(Beginning of Supplied material)

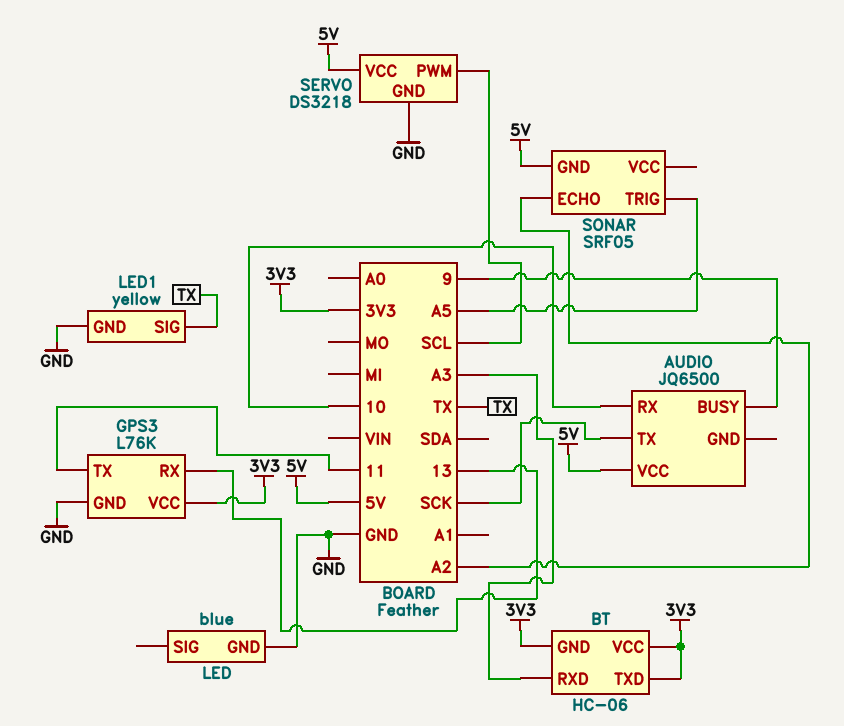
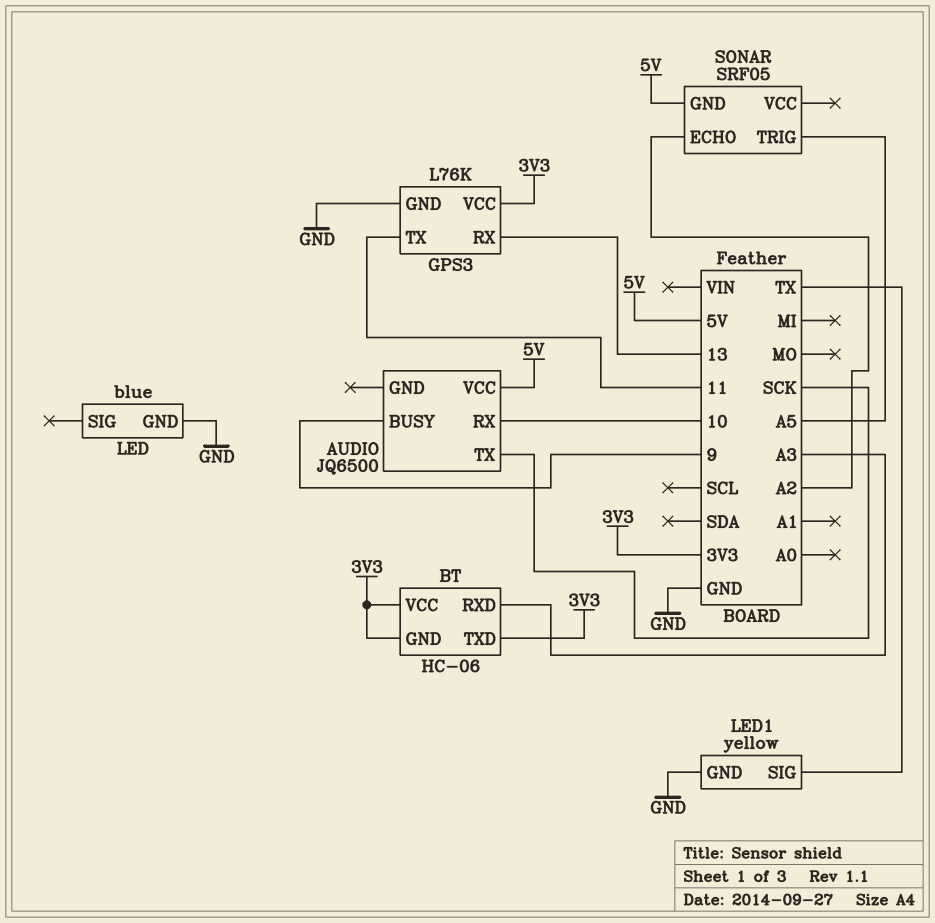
SERVO: DS3218 -> none
SERVO pin GND: GND -> none
SERVO pin PWM: SCL -> none
SERVO pin VCC: 5V -> none

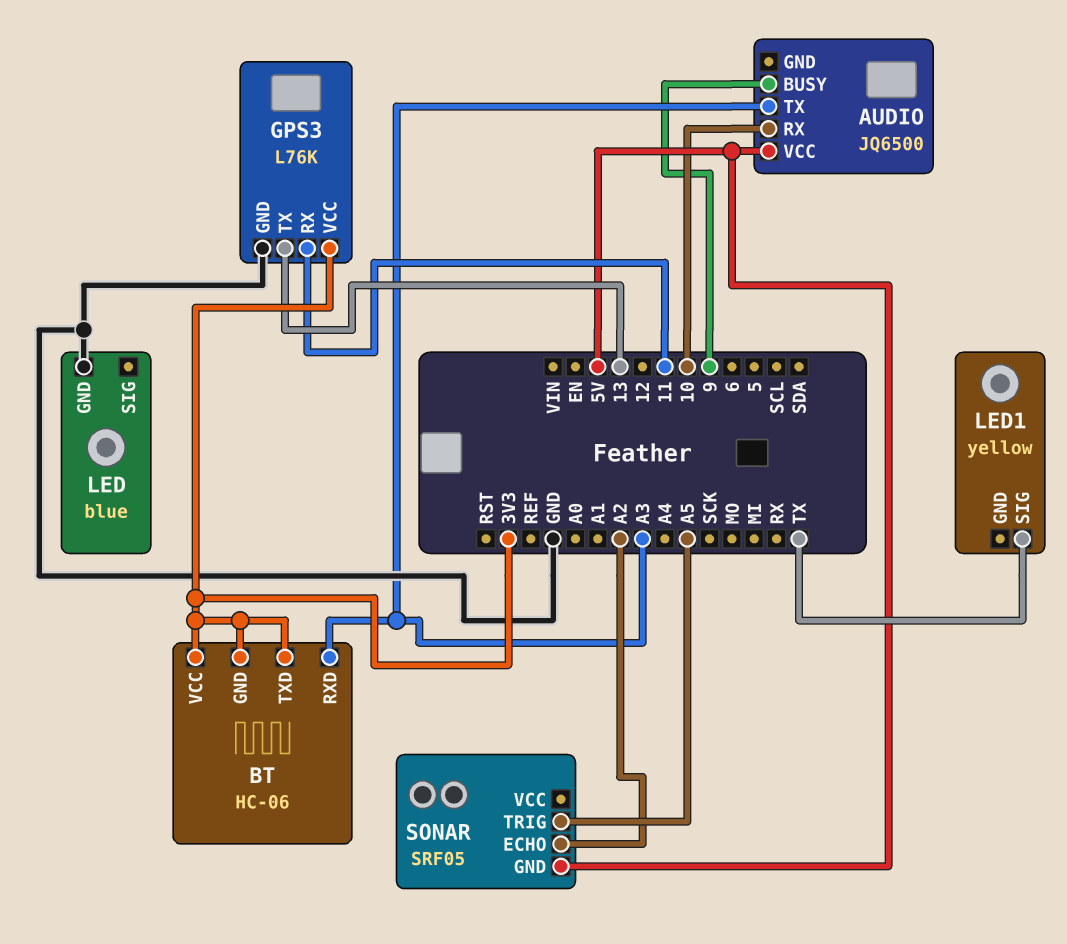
AUDIO pin TX: SCK -> A3
GPS3 pin RX: 13 -> 11
GPS3 pin TX: 11 -> 13
LED1 pin GND: GND -> none

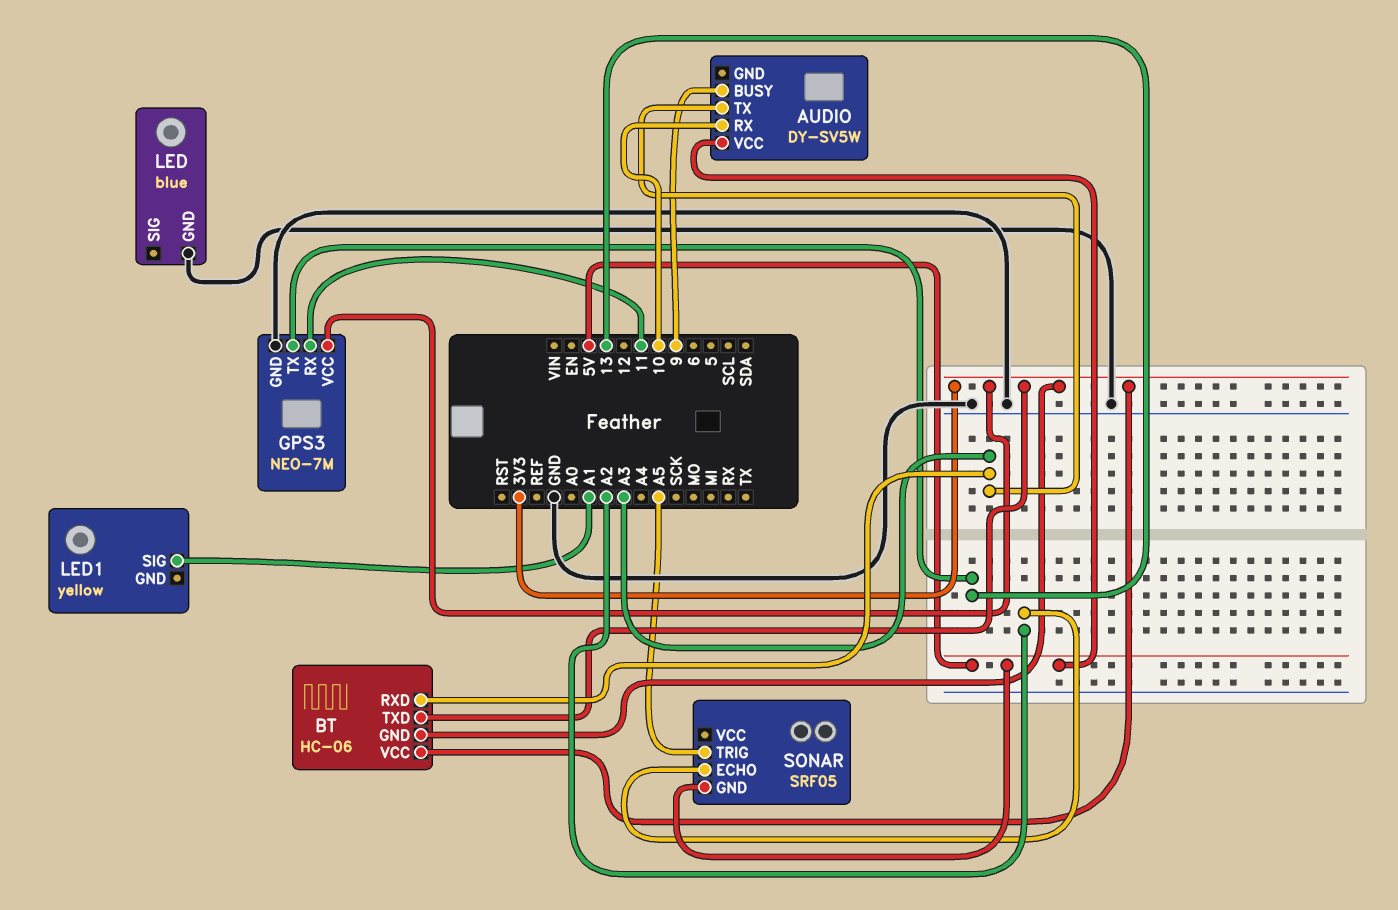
AUDIO: JQ6500 -> DY-SV5W
GPS3: L76K -> NEO-7M
LED1 pin SIG: TX -> A1

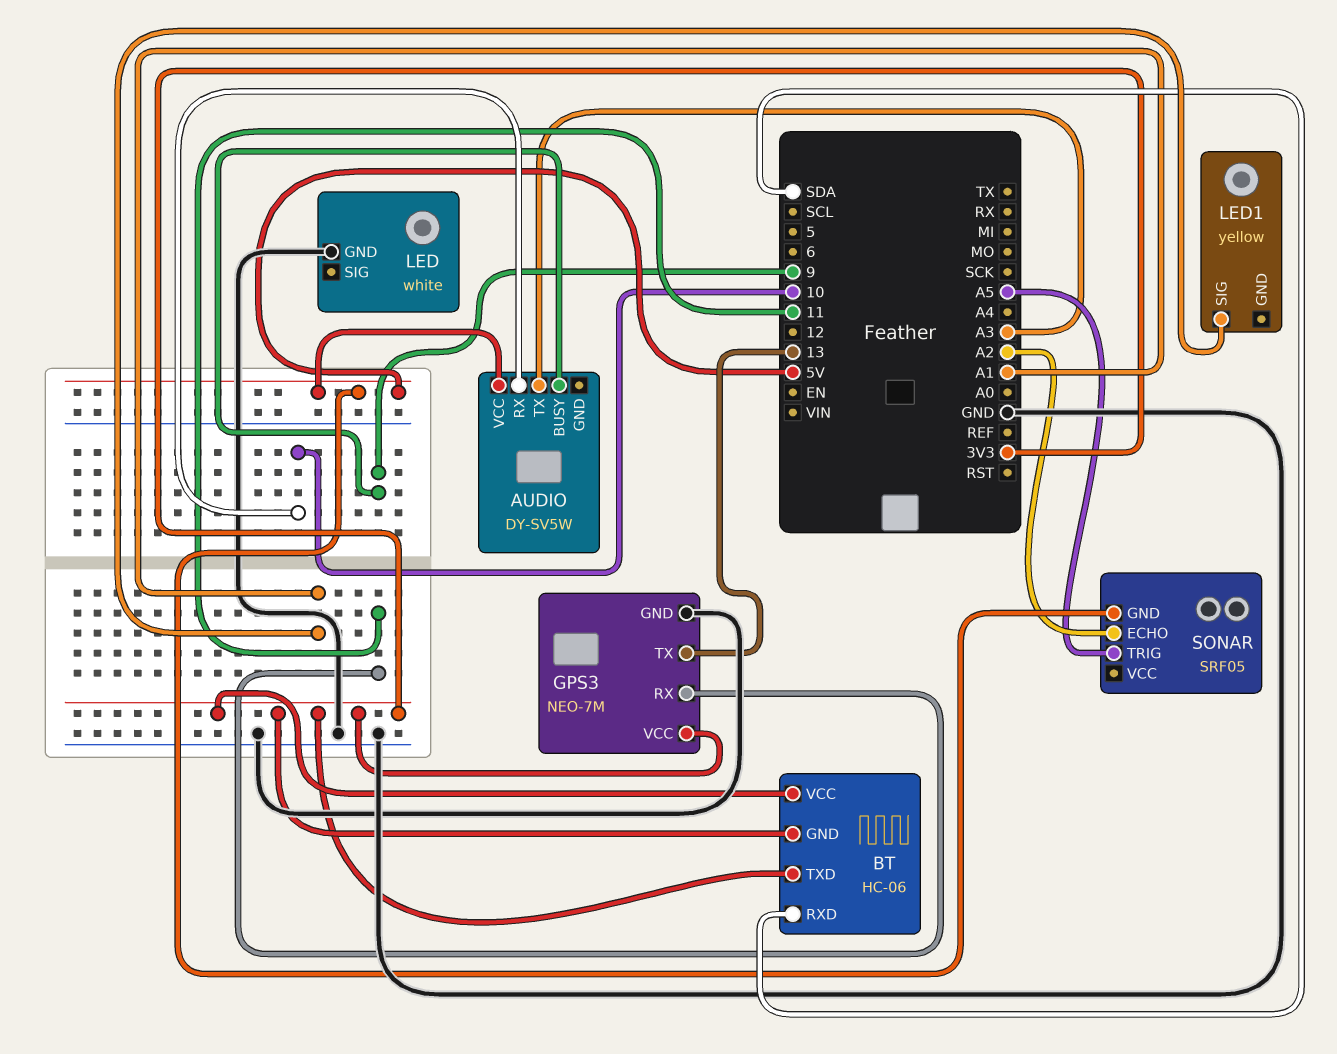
BT pin RXD: A3 -> SDA
LED: blue -> white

(End of Supplied material)

__Work item__
Reproduce the entries above exactly, though not their pictures.

__Solved exercise__
SERVO: DS3218 -> none
SERVO pin GND: GND -> none
SERVO pin PWM: SCL -> none
SERVO pin VCC: 5V -> none

AUDIO pin TX: SCK -> A3
GPS3 pin RX: 13 -> 11
GPS3 pin TX: 11 -> 13
LED1 pin GND: GND -> none

AUDIO: JQ6500 -> DY-SV5W
GPS3: L76K -> NEO-7M
LED1 pin SIG: TX -> A1

BT pin RXD: A3 -> SDA
LED: blue -> white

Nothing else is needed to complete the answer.